-- Opening Marker --
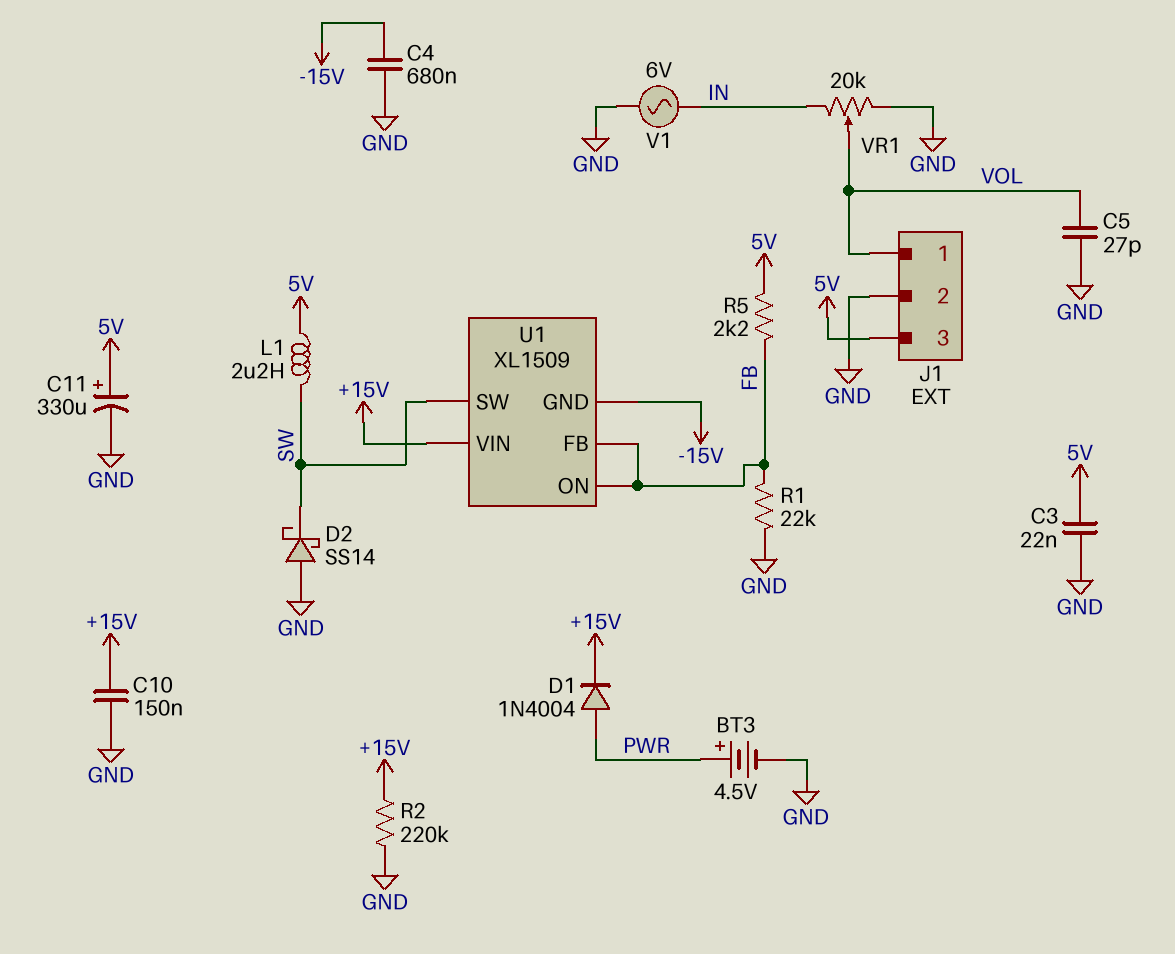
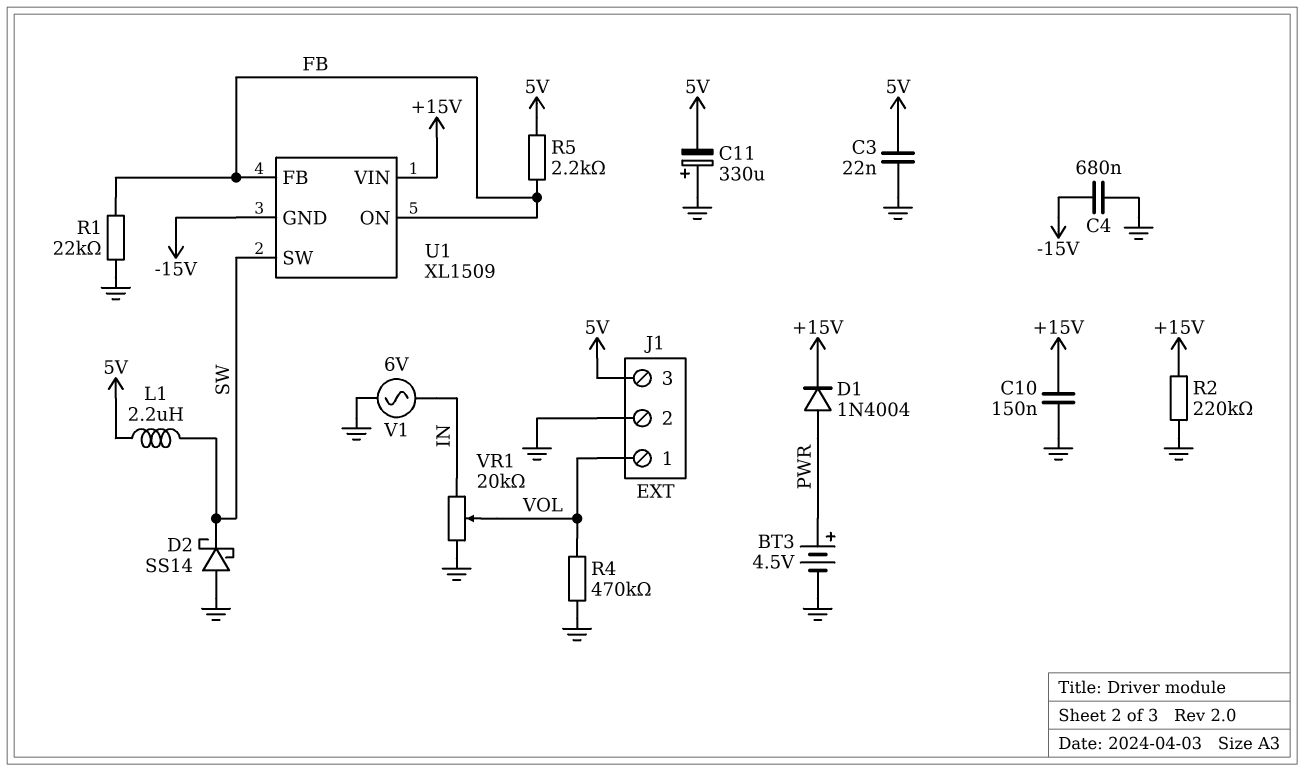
C5: 27pF (GND, VOL) -> none
C11: 330uF (plus 5V, minus GND) -> 330uF (plus GND, minus 5V)
R4: none -> 470k (GND, VOL)

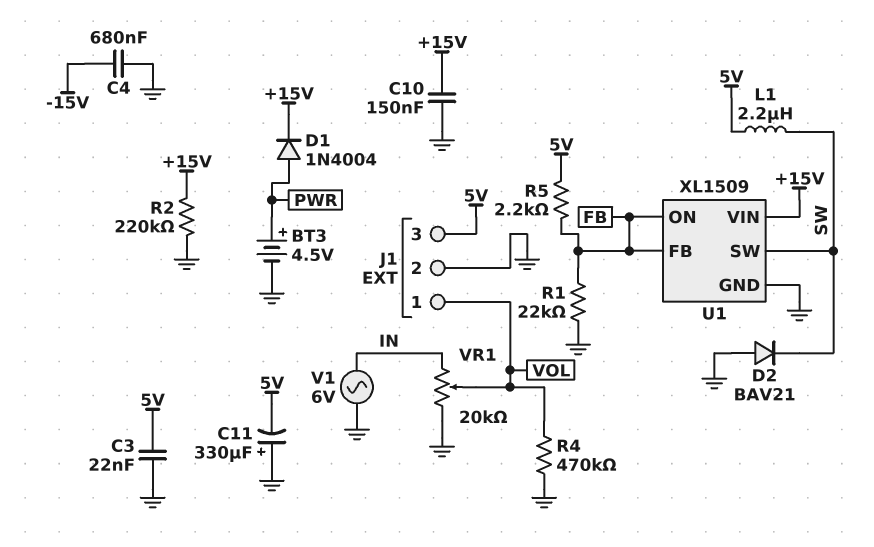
D2: schottky SS14 (A GND, K SW) -> diode BAV21 (A GND, K SW)
U1 pin GND: -15V -> GND

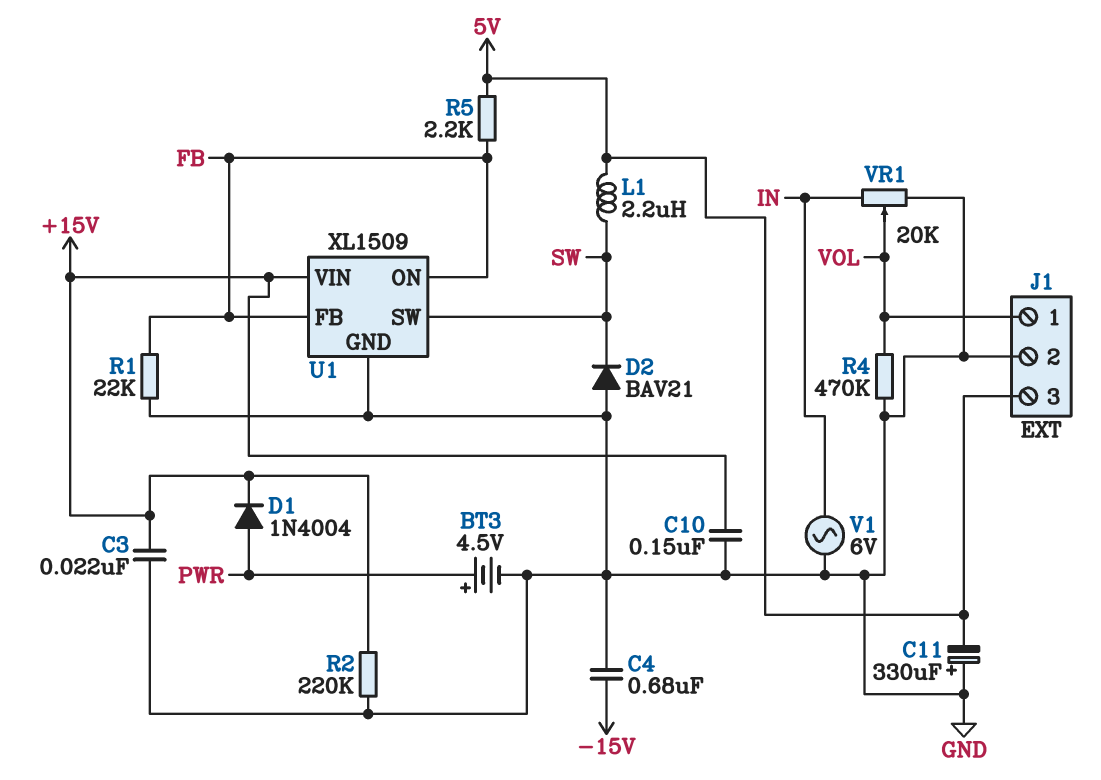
C3: 22nF (5V, GND) -> 22nF (+15V, GND)

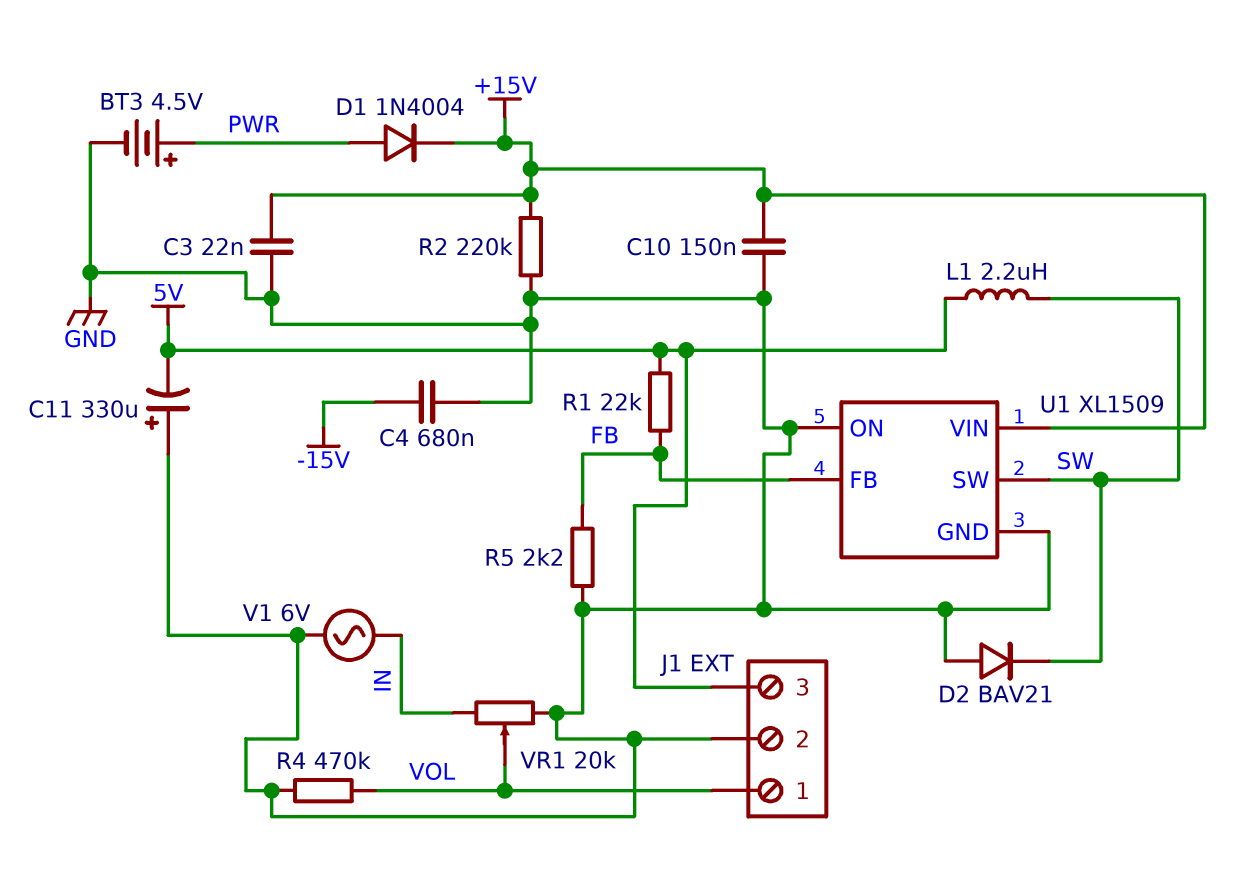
R1: 22k (FB, GND) -> 22k (5V, FB)
R5: 2.2k (5V, FB) -> 2.2k (FB, GND)
U1 pin ON: FB -> GND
-- Closing Marker --
▸ **WHAT TO WORK ON**: Find all lines holding the word "none" in the records above and copy them.

▸ **EXPECTED ANSWER**:
C5: 27pF (GND, VOL) -> none
R4: none -> 470k (GND, VOL)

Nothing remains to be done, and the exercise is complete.